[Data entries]
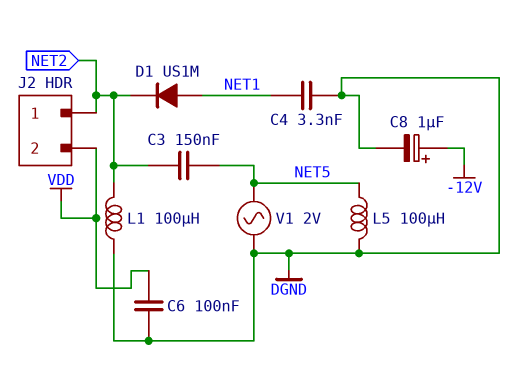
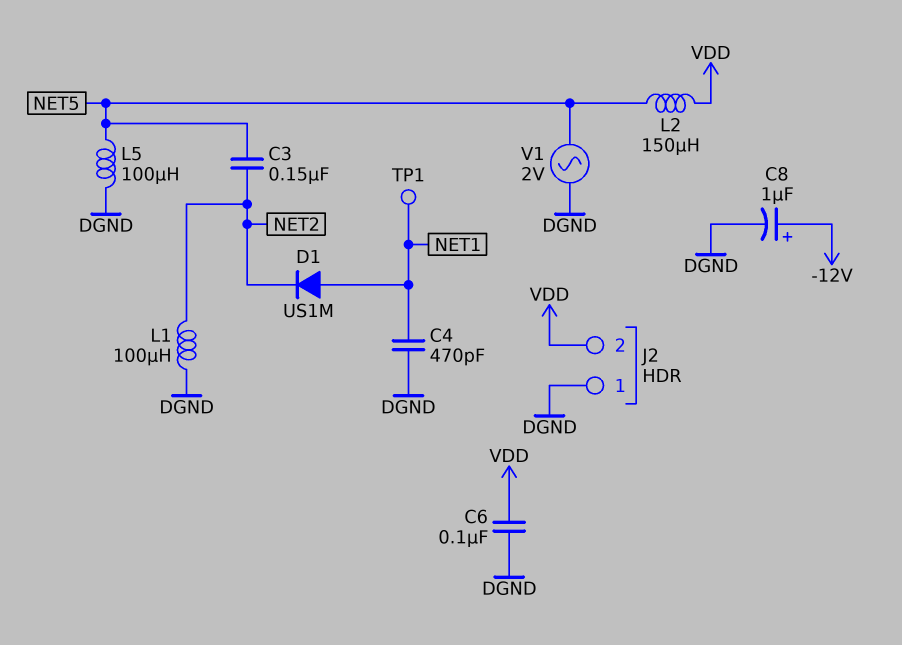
C4: 3.3nF (DGND, NET1) -> 470pF (DGND, NET1)
J2 pin 1: NET2 -> DGND
L2: none -> 150uH (NET5, VDD)
TP1: none -> test point (NET1)

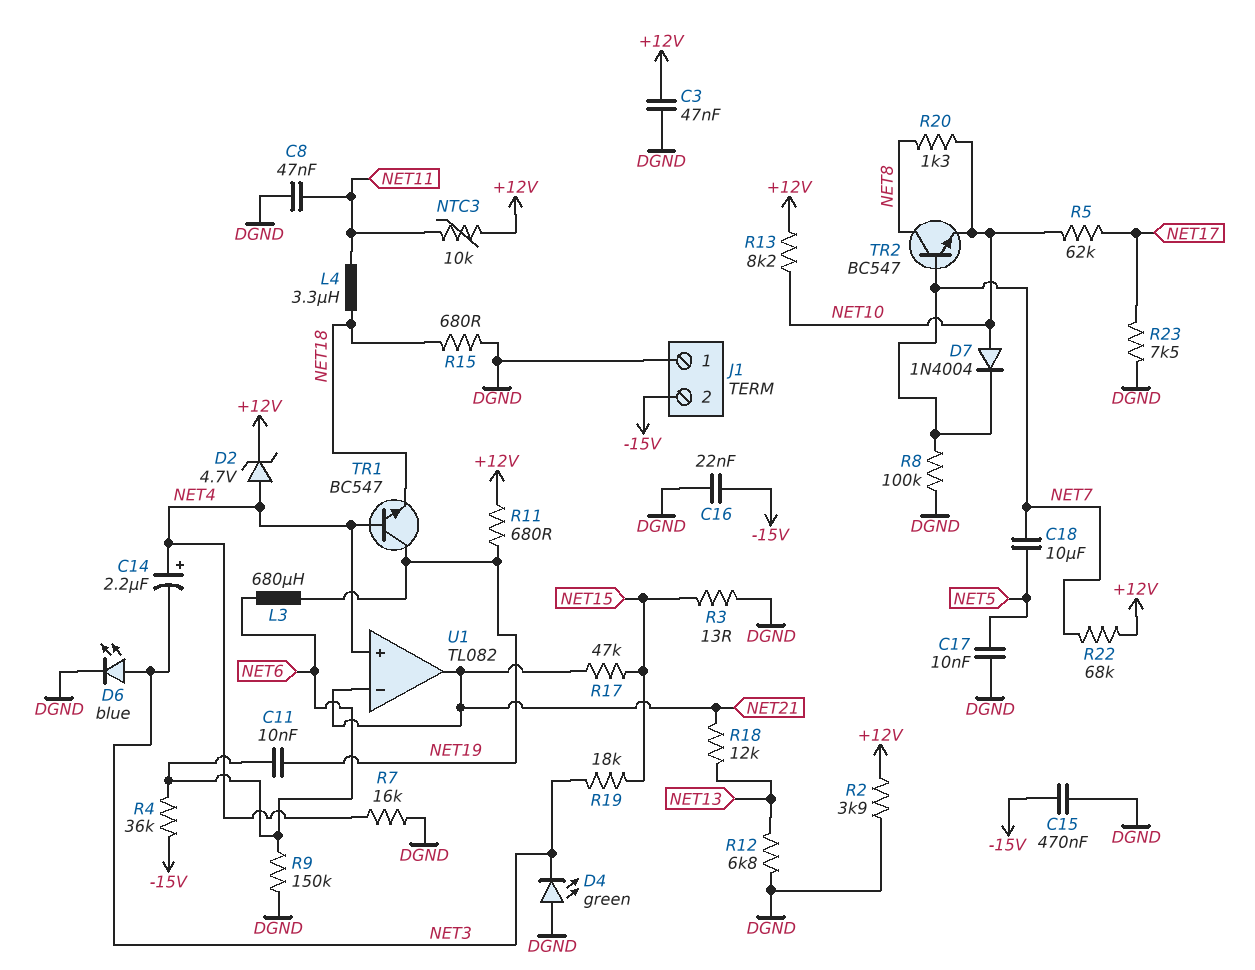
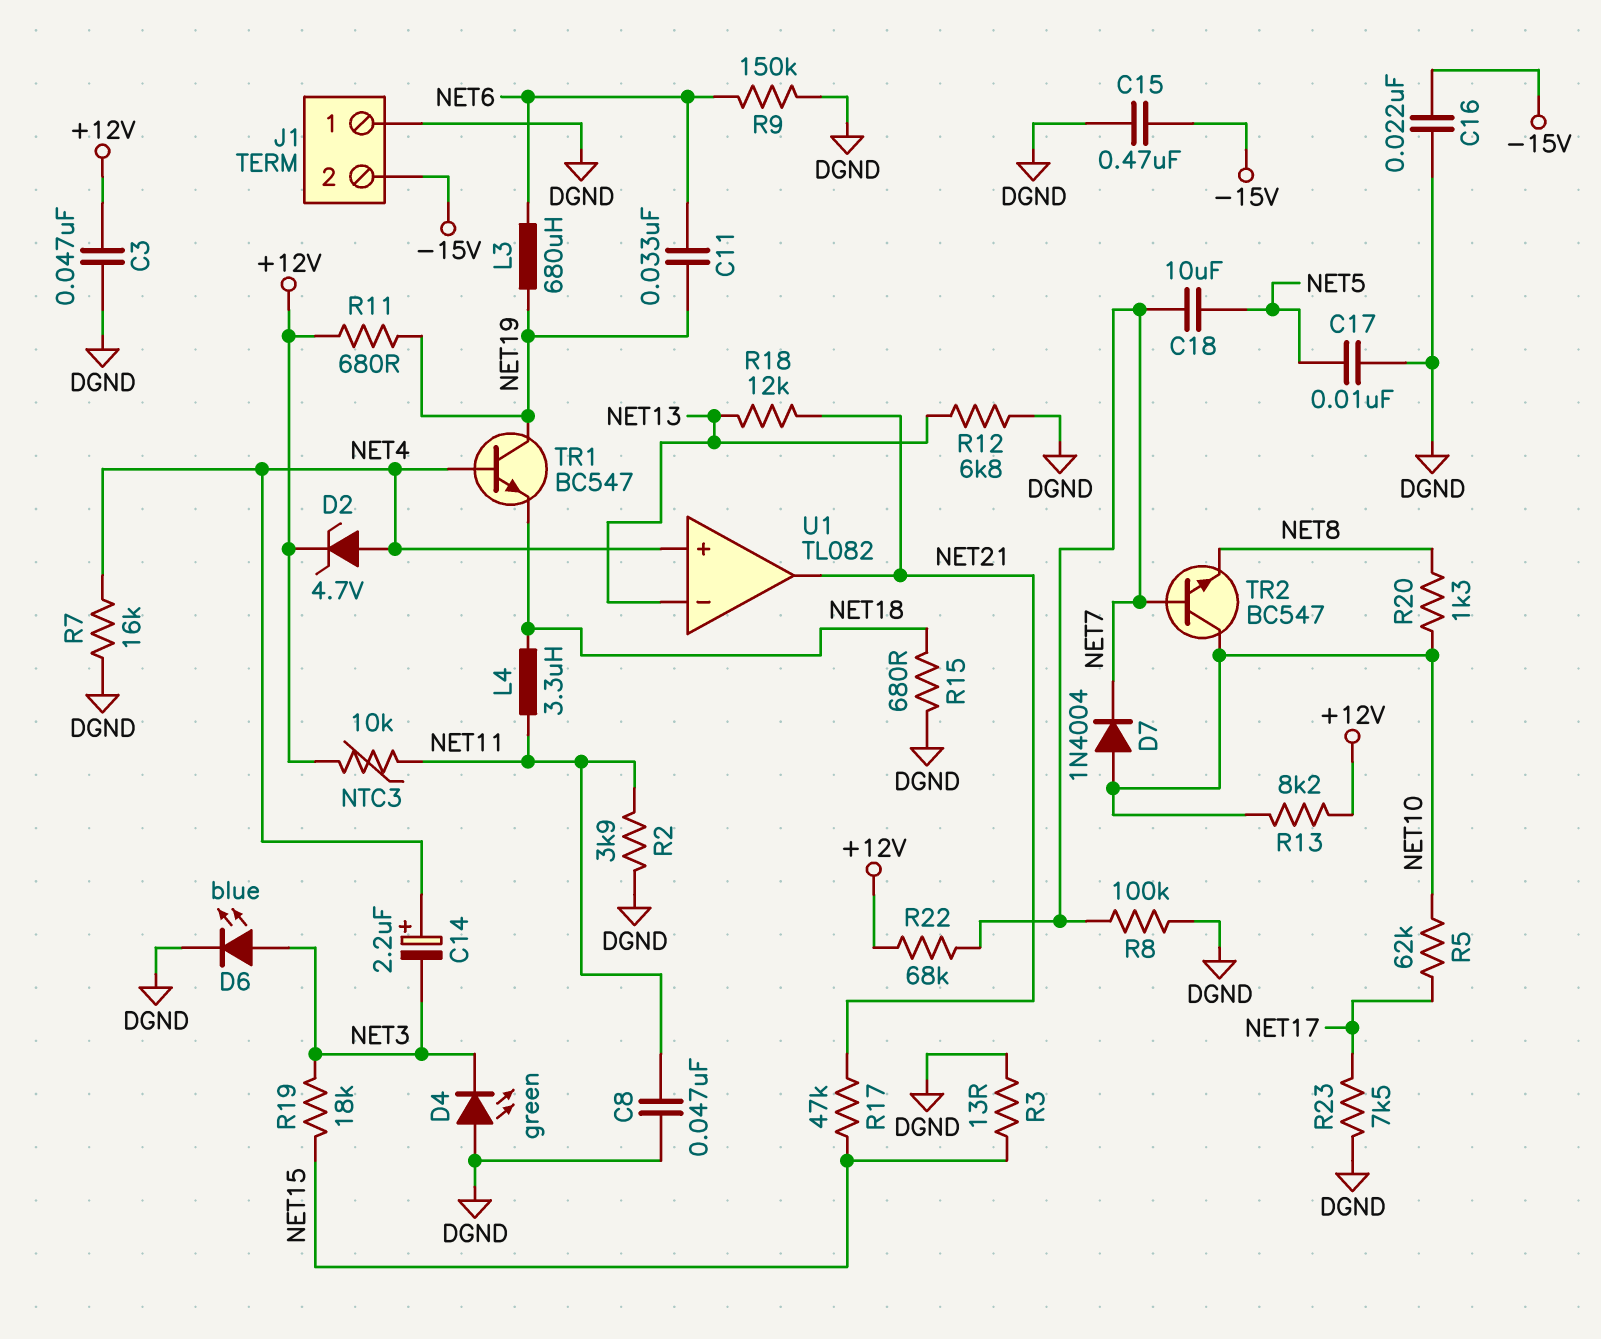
C11: 10nF (NET6, NET19) -> 33nF (NET6, NET19)
R2: 3.9k (+12V, DGND) -> 3.9k (DGND, NET11)
R4: 36k (-15V, NET6) -> none
TR2: NPN BC547 (B NET7, C NET8, E NET10) -> NPN BC547 (B NET7, C NET10, E NET8)
U1 pin in-: NET21 -> NET13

[What this task involves] Copy whichever lines above contain the string "none".

[Response area]
L2: none -> 150uH (NET5, VDD)
TP1: none -> test point (NET1)
R4: 36k (-15V, NET6) -> none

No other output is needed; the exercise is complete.